Problem requirements →
Could you please retype all of the entries exactly as they appear?

Extracted information →
☆ ☆ ☆ ☆ ☆ ☆ ☆
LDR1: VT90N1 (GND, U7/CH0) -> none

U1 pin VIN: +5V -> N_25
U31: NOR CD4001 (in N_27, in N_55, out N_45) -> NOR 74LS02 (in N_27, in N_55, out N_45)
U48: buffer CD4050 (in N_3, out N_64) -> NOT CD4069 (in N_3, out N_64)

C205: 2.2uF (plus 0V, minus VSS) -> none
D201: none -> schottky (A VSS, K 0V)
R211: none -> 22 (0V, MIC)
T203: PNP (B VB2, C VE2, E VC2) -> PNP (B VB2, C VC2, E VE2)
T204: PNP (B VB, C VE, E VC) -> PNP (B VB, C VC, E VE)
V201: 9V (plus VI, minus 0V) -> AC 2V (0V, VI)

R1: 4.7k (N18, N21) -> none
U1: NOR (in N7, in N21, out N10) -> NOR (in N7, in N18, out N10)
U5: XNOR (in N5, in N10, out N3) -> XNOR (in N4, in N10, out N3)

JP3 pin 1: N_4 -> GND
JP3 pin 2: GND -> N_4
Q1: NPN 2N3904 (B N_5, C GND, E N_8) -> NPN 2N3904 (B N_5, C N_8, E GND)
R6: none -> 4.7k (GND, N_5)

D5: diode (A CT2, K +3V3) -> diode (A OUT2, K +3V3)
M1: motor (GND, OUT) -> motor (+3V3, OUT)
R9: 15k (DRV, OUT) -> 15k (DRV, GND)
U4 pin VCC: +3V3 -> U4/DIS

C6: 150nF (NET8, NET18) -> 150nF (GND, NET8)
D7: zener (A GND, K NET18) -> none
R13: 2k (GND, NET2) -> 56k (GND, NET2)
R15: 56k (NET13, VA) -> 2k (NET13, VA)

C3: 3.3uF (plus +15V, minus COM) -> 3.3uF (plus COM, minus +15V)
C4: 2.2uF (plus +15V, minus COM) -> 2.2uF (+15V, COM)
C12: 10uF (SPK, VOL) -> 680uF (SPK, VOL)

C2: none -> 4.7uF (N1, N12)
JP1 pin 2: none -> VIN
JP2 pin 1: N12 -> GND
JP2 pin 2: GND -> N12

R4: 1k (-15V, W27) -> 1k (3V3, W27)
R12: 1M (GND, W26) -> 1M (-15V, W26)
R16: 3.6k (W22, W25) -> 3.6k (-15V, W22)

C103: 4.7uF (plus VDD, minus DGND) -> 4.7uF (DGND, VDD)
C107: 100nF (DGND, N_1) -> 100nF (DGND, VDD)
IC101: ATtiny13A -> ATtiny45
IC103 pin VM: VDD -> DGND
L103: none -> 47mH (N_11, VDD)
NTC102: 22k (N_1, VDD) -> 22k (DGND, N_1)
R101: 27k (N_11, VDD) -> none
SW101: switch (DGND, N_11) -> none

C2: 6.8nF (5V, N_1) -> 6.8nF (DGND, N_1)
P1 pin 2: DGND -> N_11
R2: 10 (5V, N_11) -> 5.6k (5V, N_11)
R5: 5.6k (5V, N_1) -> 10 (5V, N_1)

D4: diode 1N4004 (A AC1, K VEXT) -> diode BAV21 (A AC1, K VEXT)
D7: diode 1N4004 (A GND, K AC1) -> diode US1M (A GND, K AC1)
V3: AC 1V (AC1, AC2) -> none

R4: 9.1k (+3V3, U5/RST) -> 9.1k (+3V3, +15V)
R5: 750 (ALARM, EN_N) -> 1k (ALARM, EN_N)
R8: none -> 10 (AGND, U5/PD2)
☆ ☆ ☆ ☆ ☆ ☆ ☆
Answer to the problem →
LDR1: VT90N1 (GND, U7/CH0) -> none

U1 pin VIN: +5V -> N_25
U31: NOR CD4001 (in N_27, in N_55, out N_45) -> NOR 74LS02 (in N_27, in N_55, out N_45)
U48: buffer CD4050 (in N_3, out N_64) -> NOT CD4069 (in N_3, out N_64)

C205: 2.2uF (plus 0V, minus VSS) -> none
D201: none -> schottky (A VSS, K 0V)
R211: none -> 22 (0V, MIC)
T203: PNP (B VB2, C VE2, E VC2) -> PNP (B VB2, C VC2, E VE2)
T204: PNP (B VB, C VE, E VC) -> PNP (B VB, C VC, E VE)
V201: 9V (plus VI, minus 0V) -> AC 2V (0V, VI)

R1: 4.7k (N18, N21) -> none
U1: NOR (in N7, in N21, out N10) -> NOR (in N7, in N18, out N10)
U5: XNOR (in N5, in N10, out N3) -> XNOR (in N4, in N10, out N3)

JP3 pin 1: N_4 -> GND
JP3 pin 2: GND -> N_4
Q1: NPN 2N3904 (B N_5, C GND, E N_8) -> NPN 2N3904 (B N_5, C N_8, E GND)
R6: none -> 4.7k (GND, N_5)

D5: diode (A CT2, K +3V3) -> diode (A OUT2, K +3V3)
M1: motor (GND, OUT) -> motor (+3V3, OUT)
R9: 15k (DRV, OUT) -> 15k (DRV, GND)
U4 pin VCC: +3V3 -> U4/DIS

C6: 150nF (NET8, NET18) -> 150nF (GND, NET8)
D7: zener (A GND, K NET18) -> none
R13: 2k (GND, NET2) -> 56k (GND, NET2)
R15: 56k (NET13, VA) -> 2k (NET13, VA)

C3: 3.3uF (plus +15V, minus COM) -> 3.3uF (plus COM, minus +15V)
C4: 2.2uF (plus +15V, minus COM) -> 2.2uF (+15V, COM)
C12: 10uF (SPK, VOL) -> 680uF (SPK, VOL)

C2: none -> 4.7uF (N1, N12)
JP1 pin 2: none -> VIN
JP2 pin 1: N12 -> GND
JP2 pin 2: GND -> N12

R4: 1k (-15V, W27) -> 1k (3V3, W27)
R12: 1M (GND, W26) -> 1M (-15V, W26)
R16: 3.6k (W22, W25) -> 3.6k (-15V, W22)

C103: 4.7uF (plus VDD, minus DGND) -> 4.7uF (DGND, VDD)
C107: 100nF (DGND, N_1) -> 100nF (DGND, VDD)
IC101: ATtiny13A -> ATtiny45
IC103 pin VM: VDD -> DGND
L103: none -> 47mH (N_11, VDD)
NTC102: 22k (N_1, VDD) -> 22k (DGND, N_1)
R101: 27k (N_11, VDD) -> none
SW101: switch (DGND, N_11) -> none

C2: 6.8nF (5V, N_1) -> 6.8nF (DGND, N_1)
P1 pin 2: DGND -> N_11
R2: 10 (5V, N_11) -> 5.6k (5V, N_11)
R5: 5.6k (5V, N_1) -> 10 (5V, N_1)

D4: diode 1N4004 (A AC1, K VEXT) -> diode BAV21 (A AC1, K VEXT)
D7: diode 1N4004 (A GND, K AC1) -> diode US1M (A GND, K AC1)
V3: AC 1V (AC1, AC2) -> none

R4: 9.1k (+3V3, U5/RST) -> 9.1k (+3V3, +15V)
R5: 750 (ALARM, EN_N) -> 1k (ALARM, EN_N)
R8: none -> 10 (AGND, U5/PD2)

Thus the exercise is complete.